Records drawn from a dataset
▽

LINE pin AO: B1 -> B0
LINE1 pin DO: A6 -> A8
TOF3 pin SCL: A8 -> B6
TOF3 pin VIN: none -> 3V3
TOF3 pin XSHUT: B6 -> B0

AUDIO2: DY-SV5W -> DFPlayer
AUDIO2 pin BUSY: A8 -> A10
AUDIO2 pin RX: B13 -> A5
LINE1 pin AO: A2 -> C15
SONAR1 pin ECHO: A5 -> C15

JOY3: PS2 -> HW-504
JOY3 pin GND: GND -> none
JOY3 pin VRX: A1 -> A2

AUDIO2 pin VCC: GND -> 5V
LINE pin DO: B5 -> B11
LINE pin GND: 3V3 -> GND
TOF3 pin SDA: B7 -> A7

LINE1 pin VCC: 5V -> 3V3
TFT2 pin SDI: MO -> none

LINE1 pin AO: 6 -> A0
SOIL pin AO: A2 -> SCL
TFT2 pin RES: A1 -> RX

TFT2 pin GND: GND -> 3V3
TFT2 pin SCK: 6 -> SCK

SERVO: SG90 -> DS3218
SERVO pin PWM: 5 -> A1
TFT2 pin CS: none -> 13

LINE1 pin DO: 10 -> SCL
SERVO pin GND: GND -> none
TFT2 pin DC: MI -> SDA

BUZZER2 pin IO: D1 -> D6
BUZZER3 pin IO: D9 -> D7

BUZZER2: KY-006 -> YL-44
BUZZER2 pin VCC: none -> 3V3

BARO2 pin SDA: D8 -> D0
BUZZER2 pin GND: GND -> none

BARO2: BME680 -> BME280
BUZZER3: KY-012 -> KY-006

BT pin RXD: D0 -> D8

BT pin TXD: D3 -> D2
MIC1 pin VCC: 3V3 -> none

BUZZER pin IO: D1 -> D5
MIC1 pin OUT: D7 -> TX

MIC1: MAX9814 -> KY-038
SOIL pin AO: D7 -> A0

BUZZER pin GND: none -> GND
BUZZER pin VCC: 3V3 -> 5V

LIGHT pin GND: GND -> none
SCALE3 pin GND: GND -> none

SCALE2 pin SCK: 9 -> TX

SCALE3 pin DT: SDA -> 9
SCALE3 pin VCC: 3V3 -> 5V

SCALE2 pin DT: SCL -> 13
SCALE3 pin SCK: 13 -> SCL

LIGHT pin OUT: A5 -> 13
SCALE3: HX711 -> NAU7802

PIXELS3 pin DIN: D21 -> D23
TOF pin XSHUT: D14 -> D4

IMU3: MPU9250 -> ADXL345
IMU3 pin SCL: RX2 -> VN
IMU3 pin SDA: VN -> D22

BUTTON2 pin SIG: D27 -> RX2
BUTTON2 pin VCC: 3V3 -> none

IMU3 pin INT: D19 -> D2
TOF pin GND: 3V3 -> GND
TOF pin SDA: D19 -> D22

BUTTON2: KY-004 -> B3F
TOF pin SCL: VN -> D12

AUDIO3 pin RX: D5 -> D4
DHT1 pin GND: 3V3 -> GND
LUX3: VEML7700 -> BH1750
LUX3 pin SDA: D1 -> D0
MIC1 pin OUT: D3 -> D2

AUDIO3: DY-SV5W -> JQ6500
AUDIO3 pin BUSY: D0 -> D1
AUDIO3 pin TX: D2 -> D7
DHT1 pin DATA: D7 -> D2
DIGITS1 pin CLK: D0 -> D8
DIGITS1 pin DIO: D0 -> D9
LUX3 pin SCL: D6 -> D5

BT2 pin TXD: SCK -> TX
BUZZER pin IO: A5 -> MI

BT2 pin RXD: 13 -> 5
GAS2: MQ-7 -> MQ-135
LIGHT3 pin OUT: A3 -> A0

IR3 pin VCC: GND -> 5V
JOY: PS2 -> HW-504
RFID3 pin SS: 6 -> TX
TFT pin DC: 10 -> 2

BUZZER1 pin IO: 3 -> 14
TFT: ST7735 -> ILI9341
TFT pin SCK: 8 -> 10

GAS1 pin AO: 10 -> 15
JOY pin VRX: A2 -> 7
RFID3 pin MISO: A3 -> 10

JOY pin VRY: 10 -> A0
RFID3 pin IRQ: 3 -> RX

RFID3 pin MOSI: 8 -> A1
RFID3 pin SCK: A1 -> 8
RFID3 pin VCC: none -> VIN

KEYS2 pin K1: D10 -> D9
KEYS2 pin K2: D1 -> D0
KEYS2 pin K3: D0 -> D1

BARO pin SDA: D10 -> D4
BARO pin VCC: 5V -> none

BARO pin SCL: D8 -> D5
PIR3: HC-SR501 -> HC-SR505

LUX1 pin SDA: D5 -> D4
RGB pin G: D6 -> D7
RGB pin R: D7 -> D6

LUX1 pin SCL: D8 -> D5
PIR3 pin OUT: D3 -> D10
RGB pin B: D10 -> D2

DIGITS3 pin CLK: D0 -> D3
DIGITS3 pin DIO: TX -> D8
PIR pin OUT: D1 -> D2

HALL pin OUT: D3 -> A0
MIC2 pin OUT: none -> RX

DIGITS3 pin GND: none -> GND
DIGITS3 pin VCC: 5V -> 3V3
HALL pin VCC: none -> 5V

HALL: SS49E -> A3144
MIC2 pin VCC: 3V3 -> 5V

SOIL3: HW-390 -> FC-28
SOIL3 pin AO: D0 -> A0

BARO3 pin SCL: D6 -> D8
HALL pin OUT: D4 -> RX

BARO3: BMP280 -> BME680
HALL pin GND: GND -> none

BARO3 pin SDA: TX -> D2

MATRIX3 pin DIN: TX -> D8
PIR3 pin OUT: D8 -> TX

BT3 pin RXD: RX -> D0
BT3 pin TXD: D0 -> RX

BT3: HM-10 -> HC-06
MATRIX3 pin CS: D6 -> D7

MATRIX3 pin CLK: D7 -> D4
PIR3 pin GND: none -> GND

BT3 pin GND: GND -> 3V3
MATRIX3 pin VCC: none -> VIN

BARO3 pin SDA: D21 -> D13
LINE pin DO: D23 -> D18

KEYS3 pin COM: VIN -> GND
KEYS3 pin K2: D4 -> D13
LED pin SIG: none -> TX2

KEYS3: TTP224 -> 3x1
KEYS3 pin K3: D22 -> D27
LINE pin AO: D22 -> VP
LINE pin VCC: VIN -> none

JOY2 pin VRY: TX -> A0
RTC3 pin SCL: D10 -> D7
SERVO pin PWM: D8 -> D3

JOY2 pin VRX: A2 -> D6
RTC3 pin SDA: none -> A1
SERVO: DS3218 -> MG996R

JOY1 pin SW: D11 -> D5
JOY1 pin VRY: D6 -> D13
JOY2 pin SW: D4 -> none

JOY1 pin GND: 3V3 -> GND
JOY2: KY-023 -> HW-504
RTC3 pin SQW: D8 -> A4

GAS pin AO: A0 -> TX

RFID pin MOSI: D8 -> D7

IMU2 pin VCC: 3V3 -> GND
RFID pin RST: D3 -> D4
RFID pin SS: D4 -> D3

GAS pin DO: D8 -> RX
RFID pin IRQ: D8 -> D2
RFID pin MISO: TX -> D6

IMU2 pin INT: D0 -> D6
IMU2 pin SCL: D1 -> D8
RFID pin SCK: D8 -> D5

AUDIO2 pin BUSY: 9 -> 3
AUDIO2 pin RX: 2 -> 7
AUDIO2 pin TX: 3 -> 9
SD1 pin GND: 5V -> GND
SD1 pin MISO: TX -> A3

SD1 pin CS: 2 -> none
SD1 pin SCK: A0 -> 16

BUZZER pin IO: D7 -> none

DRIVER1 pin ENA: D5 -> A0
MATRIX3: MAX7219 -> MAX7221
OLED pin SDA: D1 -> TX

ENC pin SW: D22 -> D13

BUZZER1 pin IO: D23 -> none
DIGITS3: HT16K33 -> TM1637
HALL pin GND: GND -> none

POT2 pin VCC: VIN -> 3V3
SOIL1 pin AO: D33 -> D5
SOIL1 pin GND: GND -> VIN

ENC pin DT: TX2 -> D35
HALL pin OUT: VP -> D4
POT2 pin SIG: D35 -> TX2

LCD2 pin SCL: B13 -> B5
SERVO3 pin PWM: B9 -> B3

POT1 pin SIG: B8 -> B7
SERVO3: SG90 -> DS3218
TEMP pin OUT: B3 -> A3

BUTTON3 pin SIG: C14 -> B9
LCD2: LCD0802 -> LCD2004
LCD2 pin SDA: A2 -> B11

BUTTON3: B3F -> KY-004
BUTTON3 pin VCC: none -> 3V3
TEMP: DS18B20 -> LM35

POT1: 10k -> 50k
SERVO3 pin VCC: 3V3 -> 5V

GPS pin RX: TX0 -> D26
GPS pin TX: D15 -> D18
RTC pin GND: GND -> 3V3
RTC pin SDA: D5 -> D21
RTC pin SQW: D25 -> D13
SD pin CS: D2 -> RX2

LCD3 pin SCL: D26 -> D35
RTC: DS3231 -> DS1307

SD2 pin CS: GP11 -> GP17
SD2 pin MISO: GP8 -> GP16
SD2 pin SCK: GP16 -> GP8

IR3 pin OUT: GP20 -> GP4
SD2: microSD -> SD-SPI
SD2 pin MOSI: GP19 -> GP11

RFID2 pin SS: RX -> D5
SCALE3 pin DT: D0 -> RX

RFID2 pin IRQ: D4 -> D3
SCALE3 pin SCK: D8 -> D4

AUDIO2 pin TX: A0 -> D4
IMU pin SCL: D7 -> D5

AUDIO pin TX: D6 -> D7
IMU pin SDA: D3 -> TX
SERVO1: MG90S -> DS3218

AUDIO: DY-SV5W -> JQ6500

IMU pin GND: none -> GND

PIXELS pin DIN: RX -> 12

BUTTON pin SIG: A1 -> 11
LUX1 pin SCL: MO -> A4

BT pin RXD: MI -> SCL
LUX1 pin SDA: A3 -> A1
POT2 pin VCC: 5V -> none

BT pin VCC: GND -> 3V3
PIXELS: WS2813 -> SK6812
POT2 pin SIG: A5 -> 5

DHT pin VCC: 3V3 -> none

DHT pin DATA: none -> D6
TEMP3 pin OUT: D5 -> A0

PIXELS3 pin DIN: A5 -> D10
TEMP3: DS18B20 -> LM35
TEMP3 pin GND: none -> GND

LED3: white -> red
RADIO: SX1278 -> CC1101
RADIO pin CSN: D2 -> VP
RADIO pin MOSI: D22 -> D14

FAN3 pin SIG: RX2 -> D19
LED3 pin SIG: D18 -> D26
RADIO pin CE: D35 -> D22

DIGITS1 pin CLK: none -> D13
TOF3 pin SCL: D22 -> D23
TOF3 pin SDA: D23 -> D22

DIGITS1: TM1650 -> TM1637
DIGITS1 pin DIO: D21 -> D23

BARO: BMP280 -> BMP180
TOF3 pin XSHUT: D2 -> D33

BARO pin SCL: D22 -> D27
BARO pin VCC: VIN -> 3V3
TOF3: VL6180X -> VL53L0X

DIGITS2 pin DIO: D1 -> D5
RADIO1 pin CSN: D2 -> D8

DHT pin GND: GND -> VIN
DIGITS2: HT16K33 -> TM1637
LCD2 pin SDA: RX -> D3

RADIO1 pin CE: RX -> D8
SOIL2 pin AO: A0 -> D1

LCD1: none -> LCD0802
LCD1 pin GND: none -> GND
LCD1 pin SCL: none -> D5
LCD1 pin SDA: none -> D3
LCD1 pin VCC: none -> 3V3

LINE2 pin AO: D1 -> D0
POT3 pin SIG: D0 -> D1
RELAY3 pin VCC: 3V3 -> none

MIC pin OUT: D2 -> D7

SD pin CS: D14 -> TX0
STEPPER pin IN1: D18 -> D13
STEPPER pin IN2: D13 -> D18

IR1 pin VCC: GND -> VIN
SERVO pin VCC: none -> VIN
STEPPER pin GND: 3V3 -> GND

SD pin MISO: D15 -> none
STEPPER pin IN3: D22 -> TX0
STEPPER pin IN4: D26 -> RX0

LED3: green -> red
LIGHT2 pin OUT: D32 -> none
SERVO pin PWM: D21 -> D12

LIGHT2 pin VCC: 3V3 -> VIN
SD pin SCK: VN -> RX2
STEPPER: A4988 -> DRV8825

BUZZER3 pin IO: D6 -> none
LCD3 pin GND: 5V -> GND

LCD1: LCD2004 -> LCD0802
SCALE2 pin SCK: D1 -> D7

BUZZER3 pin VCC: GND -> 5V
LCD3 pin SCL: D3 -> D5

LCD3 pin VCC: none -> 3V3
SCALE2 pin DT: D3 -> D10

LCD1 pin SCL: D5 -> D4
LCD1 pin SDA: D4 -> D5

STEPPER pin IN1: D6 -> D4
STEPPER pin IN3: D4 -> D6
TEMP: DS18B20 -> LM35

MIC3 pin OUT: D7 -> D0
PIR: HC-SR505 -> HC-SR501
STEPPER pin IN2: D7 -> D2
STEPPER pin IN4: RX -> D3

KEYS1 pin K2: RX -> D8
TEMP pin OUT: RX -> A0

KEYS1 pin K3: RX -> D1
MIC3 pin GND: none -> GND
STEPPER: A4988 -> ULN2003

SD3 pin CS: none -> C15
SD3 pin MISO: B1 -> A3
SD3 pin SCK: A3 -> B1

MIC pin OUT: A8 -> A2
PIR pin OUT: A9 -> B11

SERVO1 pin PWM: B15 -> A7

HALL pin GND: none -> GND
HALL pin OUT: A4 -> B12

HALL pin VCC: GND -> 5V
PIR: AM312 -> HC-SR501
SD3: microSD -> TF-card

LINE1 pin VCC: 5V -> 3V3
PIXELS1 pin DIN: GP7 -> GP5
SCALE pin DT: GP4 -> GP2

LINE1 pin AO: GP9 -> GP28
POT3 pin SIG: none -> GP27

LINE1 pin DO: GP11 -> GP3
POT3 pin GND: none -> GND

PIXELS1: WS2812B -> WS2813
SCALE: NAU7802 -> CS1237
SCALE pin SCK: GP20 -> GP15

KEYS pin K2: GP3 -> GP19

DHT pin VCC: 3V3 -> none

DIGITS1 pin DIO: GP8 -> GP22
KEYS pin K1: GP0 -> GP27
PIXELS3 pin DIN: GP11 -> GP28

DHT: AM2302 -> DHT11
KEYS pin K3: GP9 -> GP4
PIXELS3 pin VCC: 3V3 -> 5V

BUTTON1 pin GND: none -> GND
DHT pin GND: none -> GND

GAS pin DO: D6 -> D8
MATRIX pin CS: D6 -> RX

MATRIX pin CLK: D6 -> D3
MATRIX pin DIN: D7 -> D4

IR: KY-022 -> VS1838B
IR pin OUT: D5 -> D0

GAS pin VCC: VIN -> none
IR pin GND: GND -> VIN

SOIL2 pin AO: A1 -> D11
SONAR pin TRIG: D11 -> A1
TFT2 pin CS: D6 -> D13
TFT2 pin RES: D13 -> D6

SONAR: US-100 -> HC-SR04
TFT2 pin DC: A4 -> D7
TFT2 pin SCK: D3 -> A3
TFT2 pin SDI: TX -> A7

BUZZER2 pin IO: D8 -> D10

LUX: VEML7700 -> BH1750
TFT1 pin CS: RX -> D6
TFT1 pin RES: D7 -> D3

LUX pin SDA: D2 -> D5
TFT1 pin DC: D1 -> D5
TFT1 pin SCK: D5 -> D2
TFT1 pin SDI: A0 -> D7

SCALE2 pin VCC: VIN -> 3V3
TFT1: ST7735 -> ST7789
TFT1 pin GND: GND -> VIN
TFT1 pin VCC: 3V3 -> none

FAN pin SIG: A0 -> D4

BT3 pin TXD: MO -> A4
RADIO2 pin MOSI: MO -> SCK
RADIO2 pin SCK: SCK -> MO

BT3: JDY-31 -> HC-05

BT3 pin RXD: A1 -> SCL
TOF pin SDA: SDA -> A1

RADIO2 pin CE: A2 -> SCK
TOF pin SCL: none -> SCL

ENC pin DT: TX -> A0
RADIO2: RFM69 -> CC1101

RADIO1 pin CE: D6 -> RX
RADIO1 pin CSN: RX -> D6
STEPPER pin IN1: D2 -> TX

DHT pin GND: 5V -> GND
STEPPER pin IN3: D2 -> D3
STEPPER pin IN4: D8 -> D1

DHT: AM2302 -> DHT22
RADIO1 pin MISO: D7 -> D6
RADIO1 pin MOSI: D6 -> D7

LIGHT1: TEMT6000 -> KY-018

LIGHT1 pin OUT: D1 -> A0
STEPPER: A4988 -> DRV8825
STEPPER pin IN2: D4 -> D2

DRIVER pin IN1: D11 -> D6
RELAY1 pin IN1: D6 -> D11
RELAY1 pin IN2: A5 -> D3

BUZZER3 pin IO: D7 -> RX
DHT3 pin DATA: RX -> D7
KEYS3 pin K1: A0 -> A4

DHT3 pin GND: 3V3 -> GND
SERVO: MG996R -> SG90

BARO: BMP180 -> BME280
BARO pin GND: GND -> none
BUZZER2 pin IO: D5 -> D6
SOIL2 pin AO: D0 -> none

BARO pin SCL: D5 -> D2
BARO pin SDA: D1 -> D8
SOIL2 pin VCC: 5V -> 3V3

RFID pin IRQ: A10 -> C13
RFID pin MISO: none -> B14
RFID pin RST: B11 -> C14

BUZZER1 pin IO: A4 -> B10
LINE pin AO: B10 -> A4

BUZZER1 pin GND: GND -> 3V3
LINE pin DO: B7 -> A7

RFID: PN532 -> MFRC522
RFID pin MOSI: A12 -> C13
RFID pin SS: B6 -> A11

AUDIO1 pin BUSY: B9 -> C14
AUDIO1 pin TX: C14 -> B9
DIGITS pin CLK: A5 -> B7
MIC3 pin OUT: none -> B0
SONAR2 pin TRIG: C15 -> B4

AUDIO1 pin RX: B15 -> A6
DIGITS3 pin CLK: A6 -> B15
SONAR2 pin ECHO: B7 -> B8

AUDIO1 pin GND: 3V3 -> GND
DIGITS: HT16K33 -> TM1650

△

§ Problem description: Nothing but an exact copy of the lines from the start of the entries through the line containing "SCALE3 pin DT: SDA -> 9" belongs in the response.

§ Solution to this exercise:
LINE pin AO: B1 -> B0
LINE1 pin DO: A6 -> A8
TOF3 pin SCL: A8 -> B6
TOF3 pin VIN: none -> 3V3
TOF3 pin XSHUT: B6 -> B0

AUDIO2: DY-SV5W -> DFPlayer
AUDIO2 pin BUSY: A8 -> A10
AUDIO2 pin RX: B13 -> A5
LINE1 pin AO: A2 -> C15
SONAR1 pin ECHO: A5 -> C15

JOY3: PS2 -> HW-504
JOY3 pin GND: GND -> none
JOY3 pin VRX: A1 -> A2

AUDIO2 pin VCC: GND -> 5V
LINE pin DO: B5 -> B11
LINE pin GND: 3V3 -> GND
TOF3 pin SDA: B7 -> A7

LINE1 pin VCC: 5V -> 3V3
TFT2 pin SDI: MO -> none

LINE1 pin AO: 6 -> A0
SOIL pin AO: A2 -> SCL
TFT2 pin RES: A1 -> RX

TFT2 pin GND: GND -> 3V3
TFT2 pin SCK: 6 -> SCK

SERVO: SG90 -> DS3218
SERVO pin PWM: 5 -> A1
TFT2 pin CS: none -> 13

LINE1 pin DO: 10 -> SCL
SERVO pin GND: GND -> none
TFT2 pin DC: MI -> SDA

BUZZER2 pin IO: D1 -> D6
BUZZER3 pin IO: D9 -> D7

BUZZER2: KY-006 -> YL-44
BUZZER2 pin VCC: none -> 3V3

BARO2 pin SDA: D8 -> D0
BUZZER2 pin GND: GND -> none

BARO2: BME680 -> BME280
BUZZER3: KY-012 -> KY-006

BT pin RXD: D0 -> D8

BT pin TXD: D3 -> D2
MIC1 pin VCC: 3V3 -> none

BUZZER pin IO: D1 -> D5
MIC1 pin OUT: D7 -> TX

MIC1: MAX9814 -> KY-038
SOIL pin AO: D7 -> A0

BUZZER pin GND: none -> GND
BUZZER pin VCC: 3V3 -> 5V

LIGHT pin GND: GND -> none
SCALE3 pin GND: GND -> none

SCALE2 pin SCK: 9 -> TX

SCALE3 pin DT: SDA -> 9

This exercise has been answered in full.